## [Data]
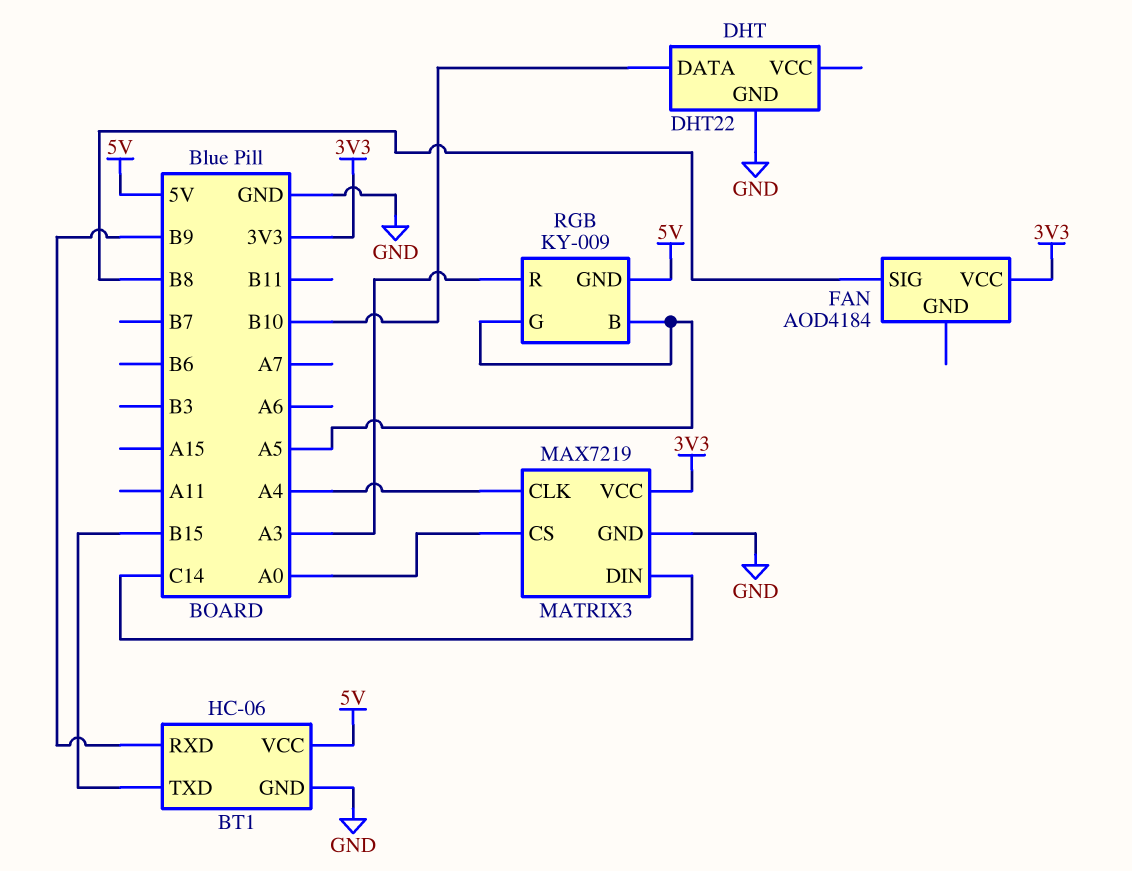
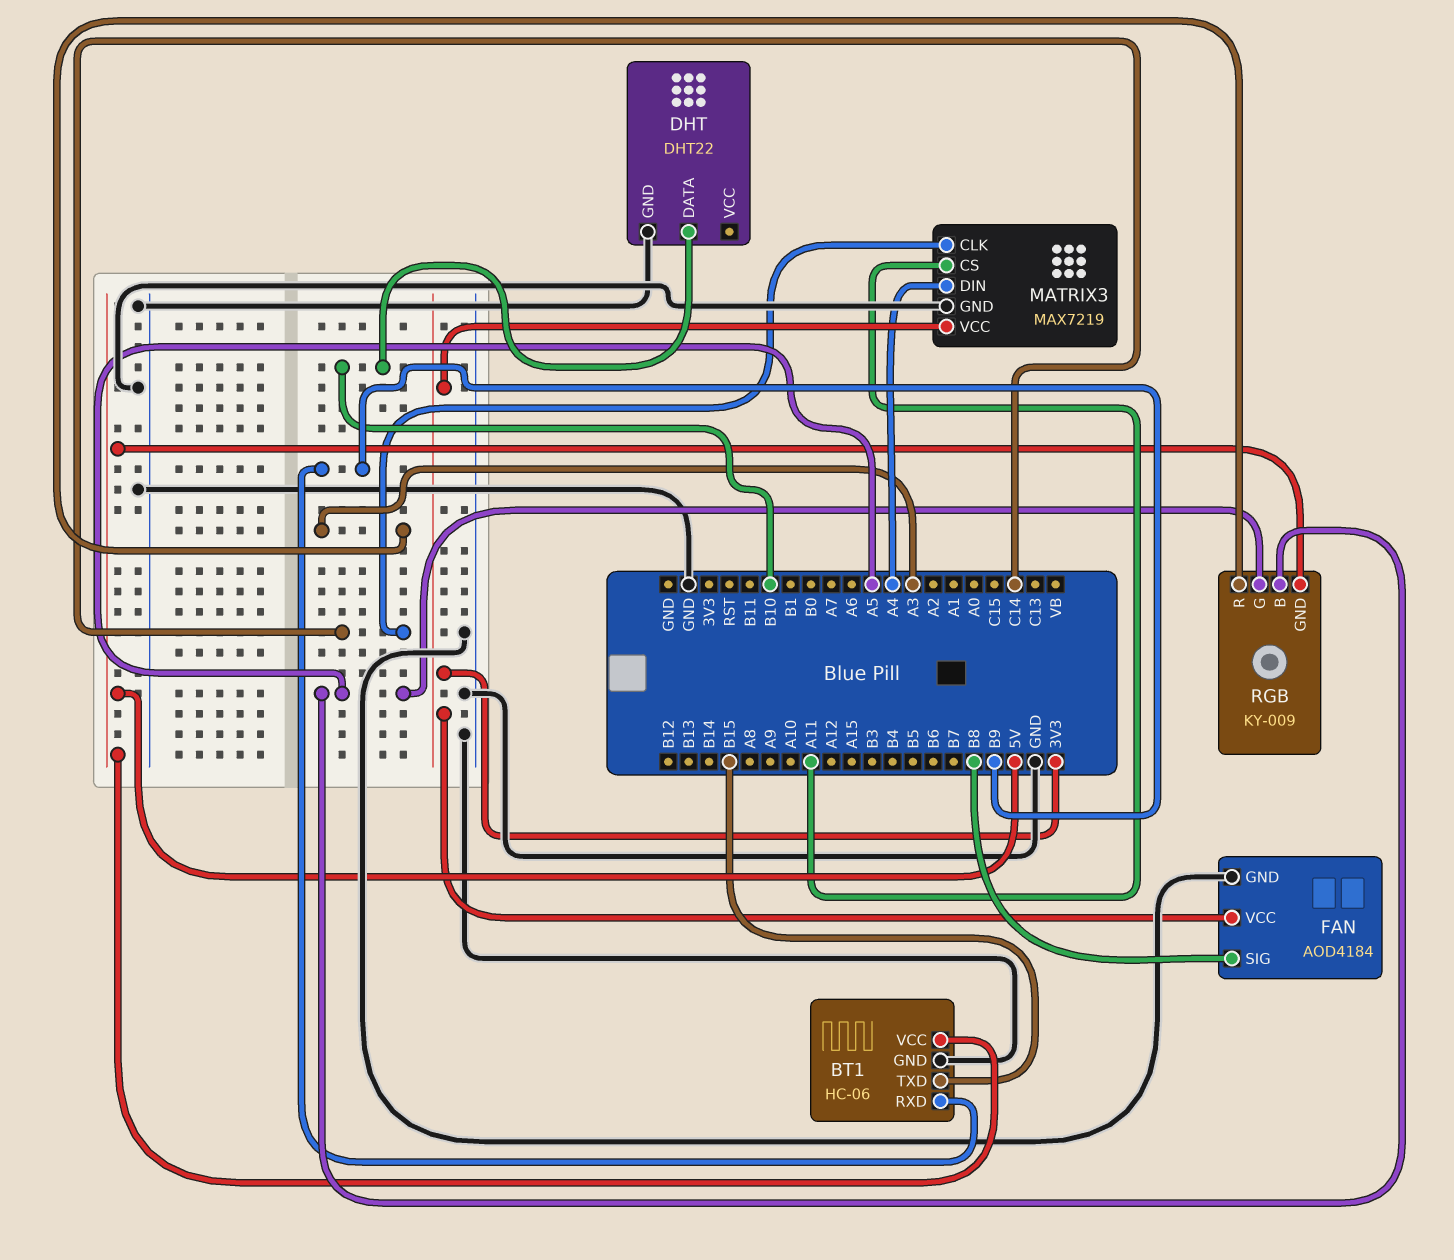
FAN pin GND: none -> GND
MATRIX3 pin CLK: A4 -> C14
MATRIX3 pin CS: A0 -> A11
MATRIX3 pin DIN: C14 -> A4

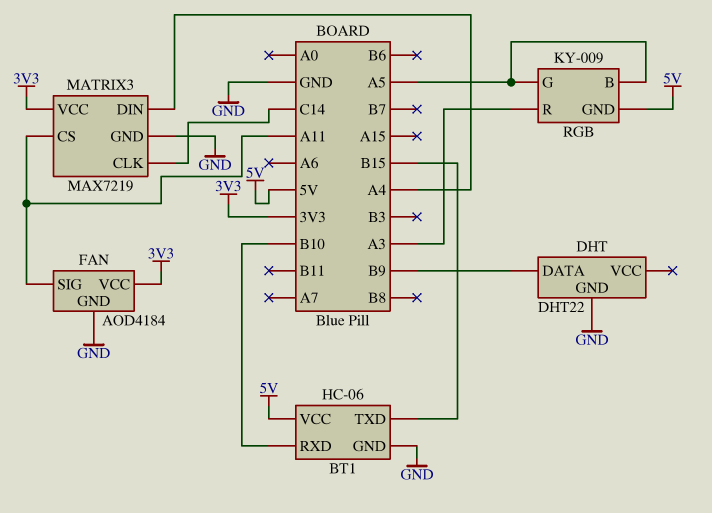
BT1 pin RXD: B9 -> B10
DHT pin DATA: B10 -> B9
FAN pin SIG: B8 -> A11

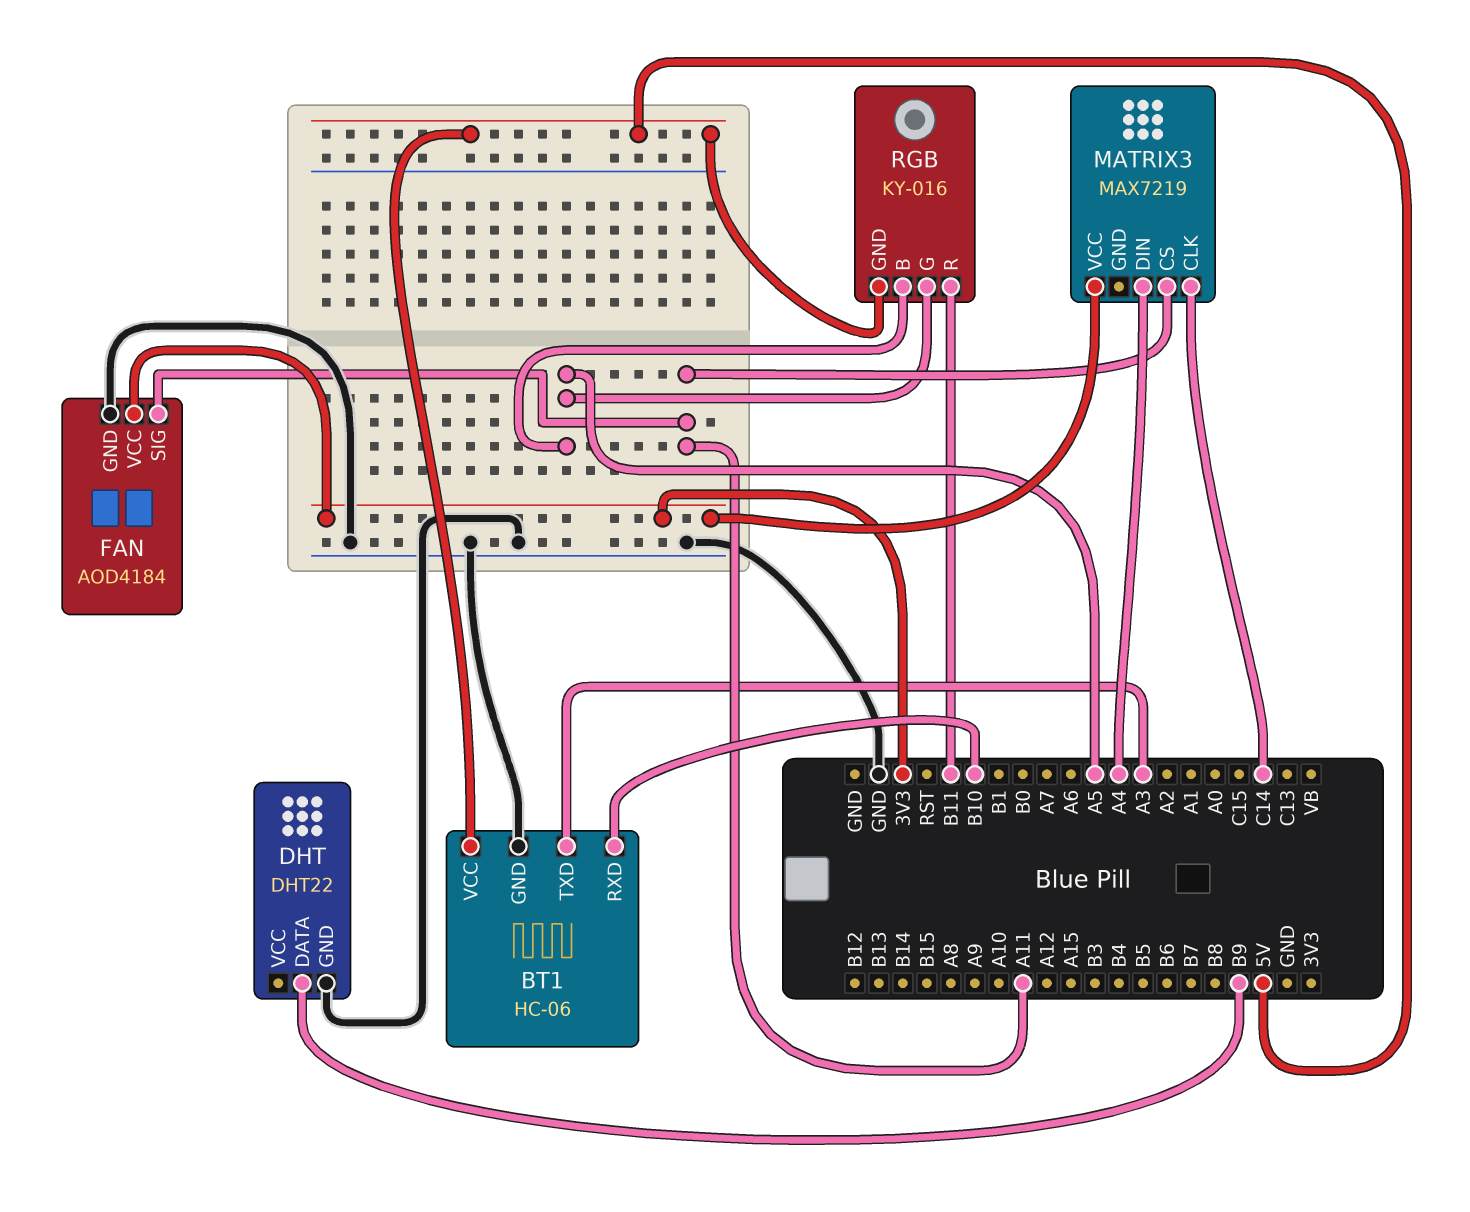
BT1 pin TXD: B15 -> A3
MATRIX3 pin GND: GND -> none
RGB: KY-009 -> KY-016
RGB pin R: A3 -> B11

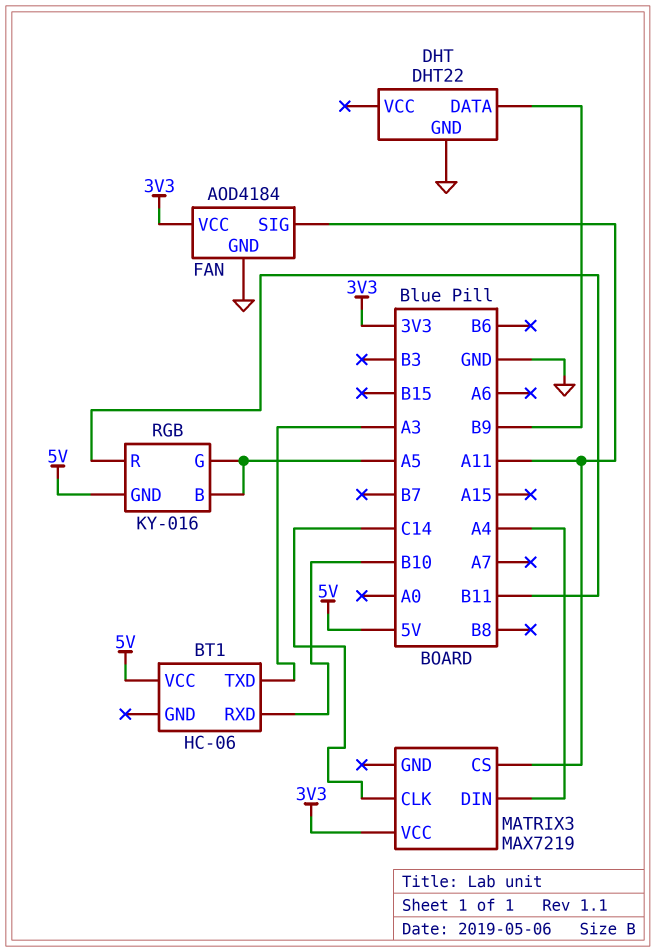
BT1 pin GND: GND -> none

## [Task brief]
Once the line with "RGB: KY-009 -> KY-016" is found, write out that line and every later line of the listing above exactly, through the last one, and skip any pictures.

## [Written answer]
RGB: KY-009 -> KY-016
RGB pin R: A3 -> B11

BT1 pin GND: GND -> none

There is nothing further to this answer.